■ **Records provided**
..........
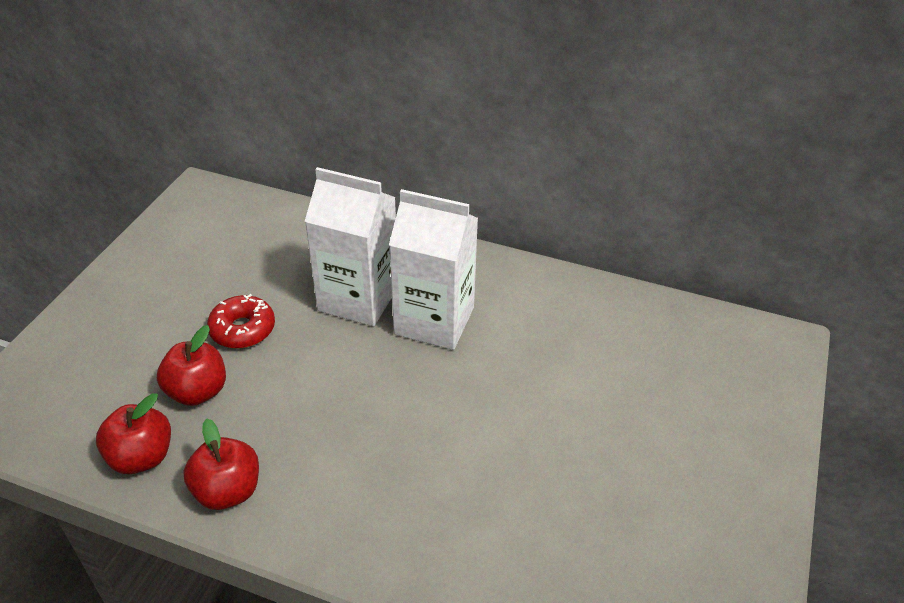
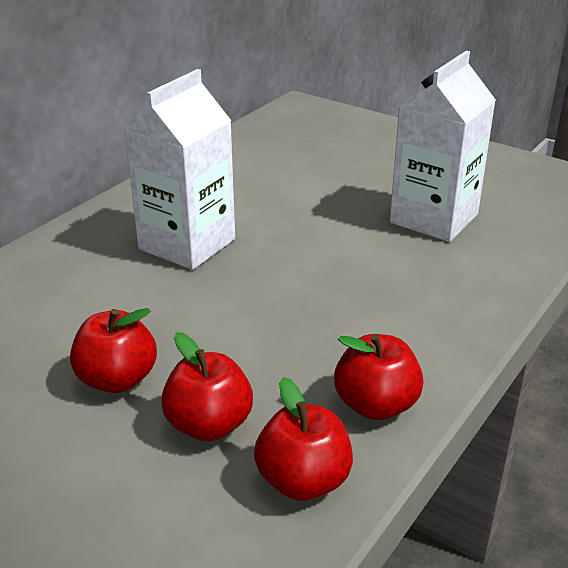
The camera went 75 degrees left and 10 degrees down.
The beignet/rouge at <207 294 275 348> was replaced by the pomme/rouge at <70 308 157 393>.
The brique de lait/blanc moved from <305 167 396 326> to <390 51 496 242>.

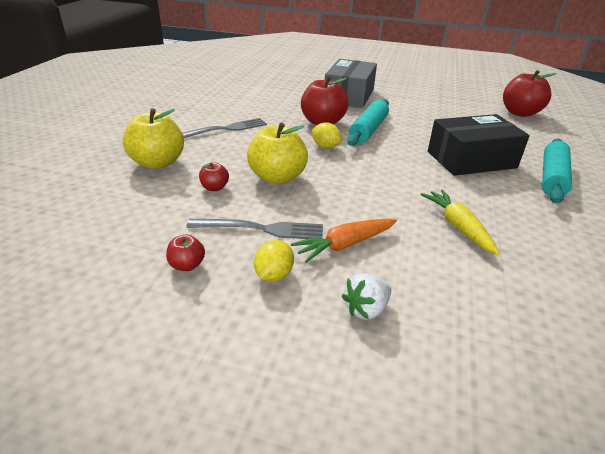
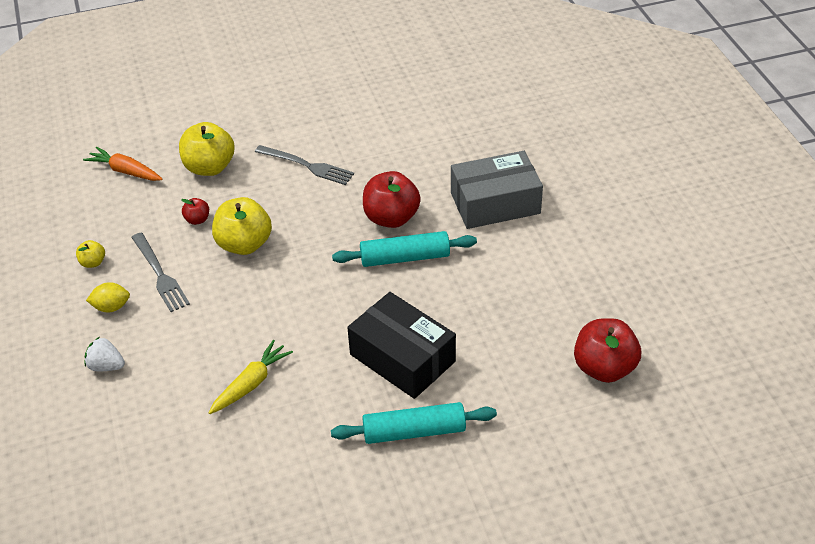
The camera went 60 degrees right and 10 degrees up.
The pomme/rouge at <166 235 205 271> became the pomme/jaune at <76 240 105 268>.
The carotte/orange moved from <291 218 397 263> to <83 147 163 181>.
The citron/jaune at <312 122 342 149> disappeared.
..........
■ **Assigned task**
The expected output is the whole listing, word for word, minus its pictures.

■ **Exercise result**
The camera went 75 degrees left and 10 degrees down.
The beignet/rouge at <207 294 275 348> was replaced by the pomme/rouge at <70 308 157 393>.
The brique de lait/blanc moved from <305 167 396 326> to <390 51 496 242>.

The camera went 60 degrees right and 10 degrees up.
The pomme/rouge at <166 235 205 271> became the pomme/jaune at <76 240 105 268>.
The carotte/orange moved from <291 218 397 263> to <83 147 163 181>.
The citron/jaune at <312 122 342 149> disappeared.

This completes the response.